§ Records for this exercise
┏━━
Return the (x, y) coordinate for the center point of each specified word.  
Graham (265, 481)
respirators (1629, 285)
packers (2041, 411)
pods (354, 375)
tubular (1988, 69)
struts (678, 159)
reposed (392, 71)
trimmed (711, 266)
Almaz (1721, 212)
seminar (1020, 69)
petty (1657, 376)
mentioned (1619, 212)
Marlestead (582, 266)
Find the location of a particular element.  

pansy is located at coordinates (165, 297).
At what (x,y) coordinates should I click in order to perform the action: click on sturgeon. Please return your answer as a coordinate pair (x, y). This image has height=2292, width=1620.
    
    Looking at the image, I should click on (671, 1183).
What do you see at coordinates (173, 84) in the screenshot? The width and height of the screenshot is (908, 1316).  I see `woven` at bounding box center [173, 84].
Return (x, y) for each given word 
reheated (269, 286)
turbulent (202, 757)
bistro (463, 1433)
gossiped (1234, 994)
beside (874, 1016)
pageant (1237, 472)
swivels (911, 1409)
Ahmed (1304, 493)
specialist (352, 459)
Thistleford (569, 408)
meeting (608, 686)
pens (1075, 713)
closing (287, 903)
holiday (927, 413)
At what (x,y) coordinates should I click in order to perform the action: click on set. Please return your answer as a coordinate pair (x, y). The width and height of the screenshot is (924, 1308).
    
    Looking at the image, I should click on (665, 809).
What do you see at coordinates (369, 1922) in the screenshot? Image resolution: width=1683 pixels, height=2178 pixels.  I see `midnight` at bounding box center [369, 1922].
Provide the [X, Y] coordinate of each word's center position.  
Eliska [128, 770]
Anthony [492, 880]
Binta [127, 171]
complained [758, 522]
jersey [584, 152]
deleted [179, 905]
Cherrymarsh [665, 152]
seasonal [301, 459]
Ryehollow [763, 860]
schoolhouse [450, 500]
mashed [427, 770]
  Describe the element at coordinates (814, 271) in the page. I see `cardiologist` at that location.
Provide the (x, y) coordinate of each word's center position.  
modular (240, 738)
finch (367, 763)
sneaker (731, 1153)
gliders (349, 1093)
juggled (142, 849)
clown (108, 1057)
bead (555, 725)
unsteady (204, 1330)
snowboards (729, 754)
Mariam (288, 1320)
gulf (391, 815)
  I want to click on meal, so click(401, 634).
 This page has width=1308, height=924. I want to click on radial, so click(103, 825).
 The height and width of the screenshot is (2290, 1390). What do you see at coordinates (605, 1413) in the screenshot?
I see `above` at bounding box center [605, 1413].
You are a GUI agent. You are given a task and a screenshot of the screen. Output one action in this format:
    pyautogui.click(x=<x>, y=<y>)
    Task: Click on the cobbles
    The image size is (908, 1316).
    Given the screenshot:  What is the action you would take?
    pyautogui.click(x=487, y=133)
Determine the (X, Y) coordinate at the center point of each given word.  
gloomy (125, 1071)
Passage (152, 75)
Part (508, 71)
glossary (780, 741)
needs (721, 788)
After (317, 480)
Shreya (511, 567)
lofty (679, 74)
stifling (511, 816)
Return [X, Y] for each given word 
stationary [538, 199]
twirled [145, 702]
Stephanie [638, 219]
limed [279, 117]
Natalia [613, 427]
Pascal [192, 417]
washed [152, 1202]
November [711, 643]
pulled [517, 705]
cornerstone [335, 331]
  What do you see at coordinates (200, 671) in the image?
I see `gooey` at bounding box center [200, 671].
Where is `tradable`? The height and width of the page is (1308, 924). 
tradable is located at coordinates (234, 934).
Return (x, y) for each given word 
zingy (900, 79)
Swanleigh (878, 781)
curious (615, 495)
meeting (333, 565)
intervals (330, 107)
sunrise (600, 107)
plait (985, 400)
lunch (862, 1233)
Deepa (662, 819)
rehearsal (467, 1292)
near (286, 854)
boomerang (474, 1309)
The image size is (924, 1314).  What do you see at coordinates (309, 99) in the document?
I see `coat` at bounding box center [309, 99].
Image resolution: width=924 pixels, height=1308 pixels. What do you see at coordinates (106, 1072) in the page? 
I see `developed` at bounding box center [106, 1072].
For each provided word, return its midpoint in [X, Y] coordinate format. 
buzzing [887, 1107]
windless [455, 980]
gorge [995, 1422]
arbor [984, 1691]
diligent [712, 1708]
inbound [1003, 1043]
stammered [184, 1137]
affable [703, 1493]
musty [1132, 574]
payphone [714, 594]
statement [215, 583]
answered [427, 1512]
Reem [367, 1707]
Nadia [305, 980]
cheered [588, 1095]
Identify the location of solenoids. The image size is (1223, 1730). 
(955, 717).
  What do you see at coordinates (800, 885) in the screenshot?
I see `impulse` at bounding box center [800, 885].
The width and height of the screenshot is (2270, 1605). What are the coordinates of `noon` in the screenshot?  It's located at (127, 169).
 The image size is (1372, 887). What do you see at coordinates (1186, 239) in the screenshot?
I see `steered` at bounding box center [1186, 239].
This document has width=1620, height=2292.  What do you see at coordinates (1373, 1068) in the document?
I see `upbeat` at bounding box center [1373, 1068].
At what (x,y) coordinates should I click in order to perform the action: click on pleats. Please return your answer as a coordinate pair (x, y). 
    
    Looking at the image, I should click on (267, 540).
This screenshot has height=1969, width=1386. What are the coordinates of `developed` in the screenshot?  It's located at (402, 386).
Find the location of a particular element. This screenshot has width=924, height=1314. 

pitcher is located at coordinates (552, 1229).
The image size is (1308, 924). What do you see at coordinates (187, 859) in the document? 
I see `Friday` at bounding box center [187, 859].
┗━━
§ Written request
Reproduce the lines above verbatim.

§ Answer in full
Return the (x, y) coordinate for the center point of each specified word.  
Graham (265, 481)
respirators (1629, 285)
packers (2041, 411)
pods (354, 375)
tubular (1988, 69)
struts (678, 159)
reposed (392, 71)
trimmed (711, 266)
Almaz (1721, 212)
seminar (1020, 69)
petty (1657, 376)
mentioned (1619, 212)
Marlestead (582, 266)
Find the location of a particular element.  

pansy is located at coordinates (165, 297).
At what (x,y) coordinates should I click in order to perform the action: click on sturgeon. Please return your answer as a coordinate pair (x, y). This image has height=2292, width=1620.
    
    Looking at the image, I should click on (671, 1183).
What do you see at coordinates (173, 84) in the screenshot? The width and height of the screenshot is (908, 1316).  I see `woven` at bounding box center [173, 84].
Return (x, y) for each given word 
reheated (269, 286)
turbulent (202, 757)
bistro (463, 1433)
gossiped (1234, 994)
beside (874, 1016)
pageant (1237, 472)
swivels (911, 1409)
Ahmed (1304, 493)
specialist (352, 459)
Thistleford (569, 408)
meeting (608, 686)
pens (1075, 713)
closing (287, 903)
holiday (927, 413)
At what (x,y) coordinates should I click in order to perform the action: click on set. Please return your answer as a coordinate pair (x, y). The width and height of the screenshot is (924, 1308).
    
    Looking at the image, I should click on (665, 809).
What do you see at coordinates (369, 1922) in the screenshot? Image resolution: width=1683 pixels, height=2178 pixels.  I see `midnight` at bounding box center [369, 1922].
Provide the [X, Y] coordinate of each word's center position.  
Eliska [128, 770]
Anthony [492, 880]
Binta [127, 171]
complained [758, 522]
jersey [584, 152]
deleted [179, 905]
Cherrymarsh [665, 152]
seasonal [301, 459]
Ryehollow [763, 860]
schoolhouse [450, 500]
mashed [427, 770]
  Describe the element at coordinates (814, 271) in the page. I see `cardiologist` at that location.
Provide the (x, y) coordinate of each word's center position.  
modular (240, 738)
finch (367, 763)
sneaker (731, 1153)
gliders (349, 1093)
juggled (142, 849)
clown (108, 1057)
bead (555, 725)
unsteady (204, 1330)
snowboards (729, 754)
Mariam (288, 1320)
gulf (391, 815)
  I want to click on meal, so click(401, 634).
 This page has width=1308, height=924. I want to click on radial, so click(103, 825).
 The height and width of the screenshot is (2290, 1390). What do you see at coordinates (605, 1413) in the screenshot?
I see `above` at bounding box center [605, 1413].
You are a GUI agent. You are given a task and a screenshot of the screen. Output one action in this format:
    pyautogui.click(x=<x>, y=<y>)
    Task: Click on the cobbles
    The image size is (908, 1316).
    Given the screenshot:  What is the action you would take?
    pyautogui.click(x=487, y=133)
Determine the (X, Y) coordinate at the center point of each given word.  
gloomy (125, 1071)
Passage (152, 75)
Part (508, 71)
glossary (780, 741)
needs (721, 788)
After (317, 480)
Shreya (511, 567)
lofty (679, 74)
stifling (511, 816)
Return [X, Y] for each given word 
stationary [538, 199]
twirled [145, 702]
Stephanie [638, 219]
limed [279, 117]
Natalia [613, 427]
Pascal [192, 417]
washed [152, 1202]
November [711, 643]
pulled [517, 705]
cornerstone [335, 331]
  What do you see at coordinates (200, 671) in the image?
I see `gooey` at bounding box center [200, 671].
Where is `tradable`? The height and width of the page is (1308, 924). 
tradable is located at coordinates (234, 934).
Return (x, y) for each given word 
zingy (900, 79)
Swanleigh (878, 781)
curious (615, 495)
meeting (333, 565)
intervals (330, 107)
sunrise (600, 107)
plait (985, 400)
lunch (862, 1233)
Deepa (662, 819)
rehearsal (467, 1292)
near (286, 854)
boomerang (474, 1309)
The image size is (924, 1314).  What do you see at coordinates (309, 99) in the document?
I see `coat` at bounding box center [309, 99].
Image resolution: width=924 pixels, height=1308 pixels. What do you see at coordinates (106, 1072) in the page? 
I see `developed` at bounding box center [106, 1072].
For each provided word, return its midpoint in [X, Y] coordinate format. 
buzzing [887, 1107]
windless [455, 980]
gorge [995, 1422]
arbor [984, 1691]
diligent [712, 1708]
inbound [1003, 1043]
stammered [184, 1137]
affable [703, 1493]
musty [1132, 574]
payphone [714, 594]
statement [215, 583]
answered [427, 1512]
Reem [367, 1707]
Nadia [305, 980]
cheered [588, 1095]
Identify the location of solenoids. The image size is (1223, 1730). 
(955, 717).
  What do you see at coordinates (800, 885) in the screenshot?
I see `impulse` at bounding box center [800, 885].
The width and height of the screenshot is (2270, 1605). What are the coordinates of `noon` in the screenshot?  It's located at (127, 169).
 The image size is (1372, 887). What do you see at coordinates (1186, 239) in the screenshot?
I see `steered` at bounding box center [1186, 239].
This document has width=1620, height=2292.  What do you see at coordinates (1373, 1068) in the document?
I see `upbeat` at bounding box center [1373, 1068].
At what (x,y) coordinates should I click in order to perform the action: click on pleats. Please return your answer as a coordinate pair (x, y). 
    
    Looking at the image, I should click on (267, 540).
This screenshot has height=1969, width=1386. What are the coordinates of `developed` in the screenshot?  It's located at (402, 386).
Find the location of a particular element. This screenshot has width=924, height=1314. 

pitcher is located at coordinates (552, 1229).
The image size is (1308, 924). What do you see at coordinates (187, 859) in the document? 
I see `Friday` at bounding box center [187, 859].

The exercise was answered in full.